» Work required
Leave every image behind and restate the data word for word.

» Data under study

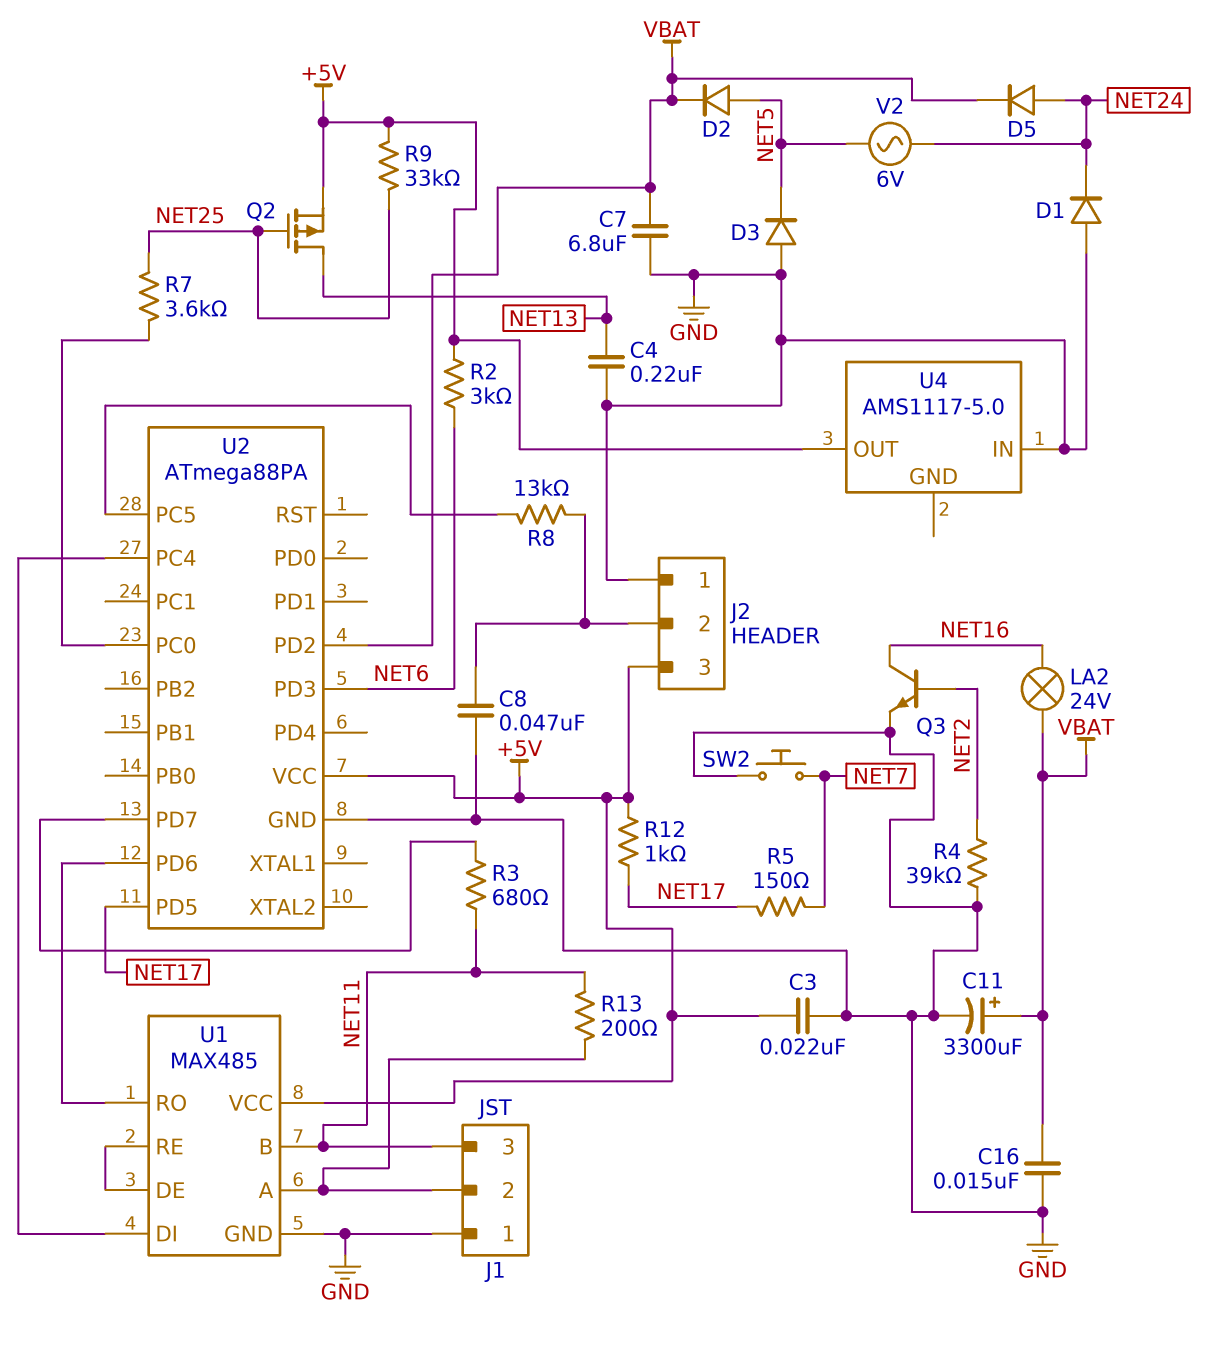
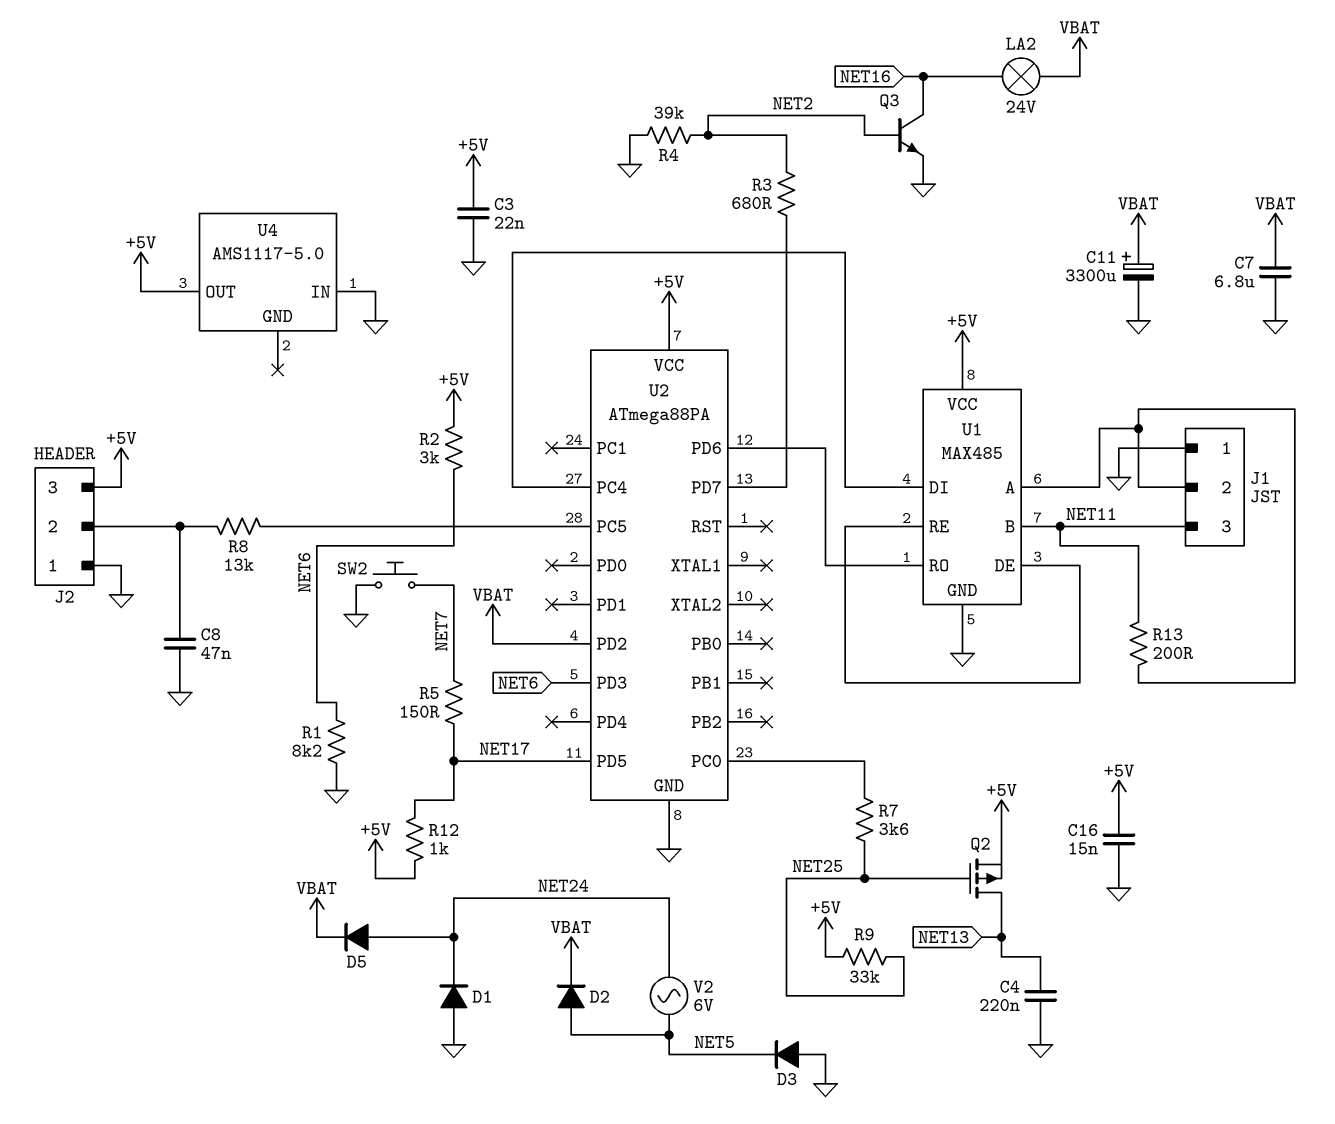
C16: 15nF (GND, VBAT) -> 15nF (+5V, GND)
R1: none -> 8.2k (GND, NET6)
R3: 680 (NET11, U2/PD7) -> 680 (NET2, U2/PD7)

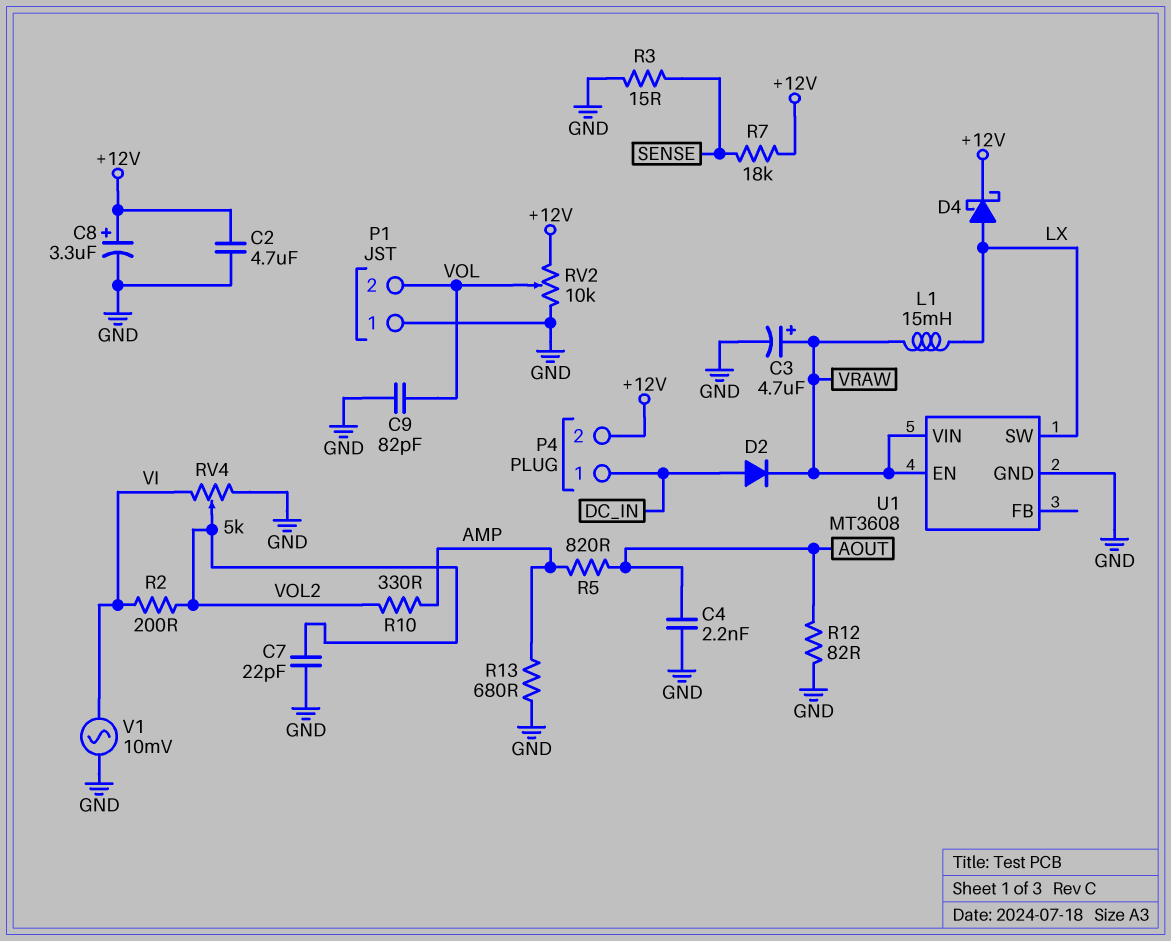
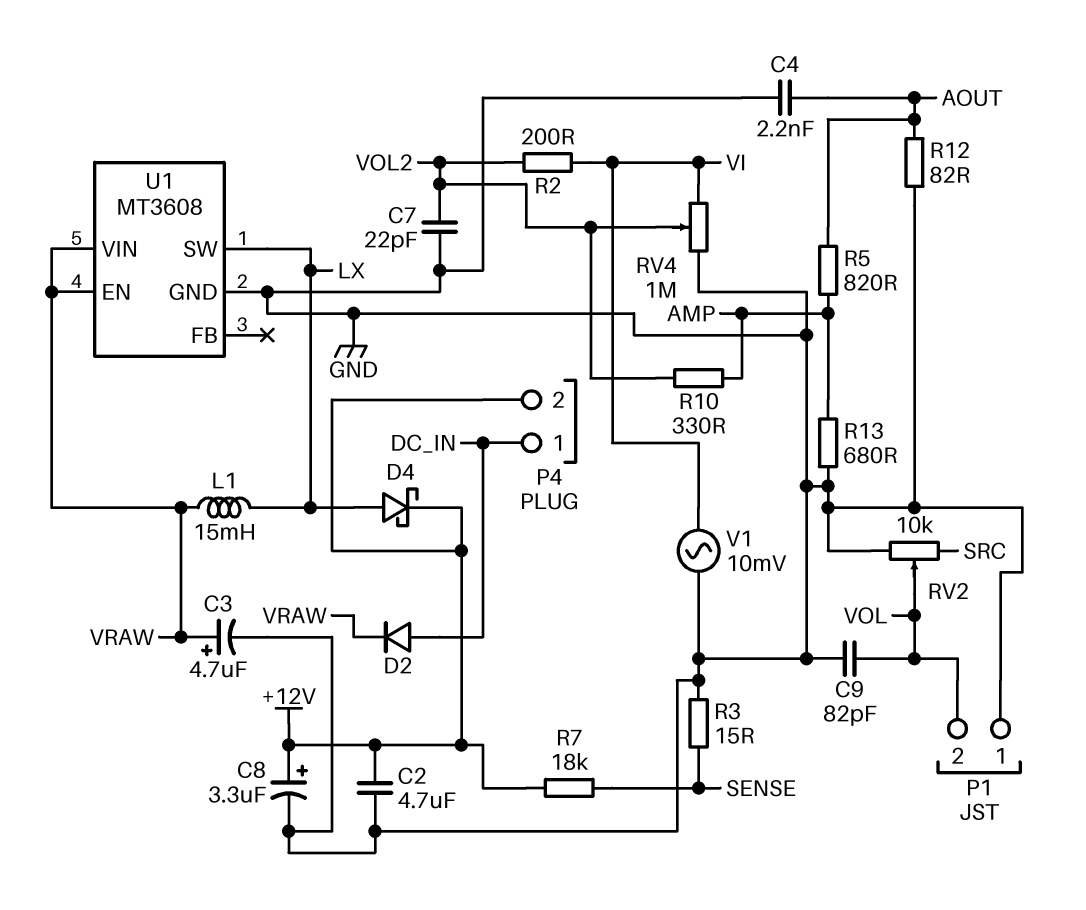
RV2: 10k (+12V, GND, wiper VOL) -> 10k (GND, SRC, wiper VOL)
RV4: 5k (GND, VI, wiper VOL2) -> 1M (GND, VI, wiper VOL2)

» Finished exercise
C16: 15nF (GND, VBAT) -> 15nF (+5V, GND)
R1: none -> 8.2k (GND, NET6)
R3: 680 (NET11, U2/PD7) -> 680 (NET2, U2/PD7)

RV2: 10k (+12V, GND, wiper VOL) -> 10k (GND, SRC, wiper VOL)
RV4: 5k (GND, VI, wiper VOL2) -> 1M (GND, VI, wiper VOL2)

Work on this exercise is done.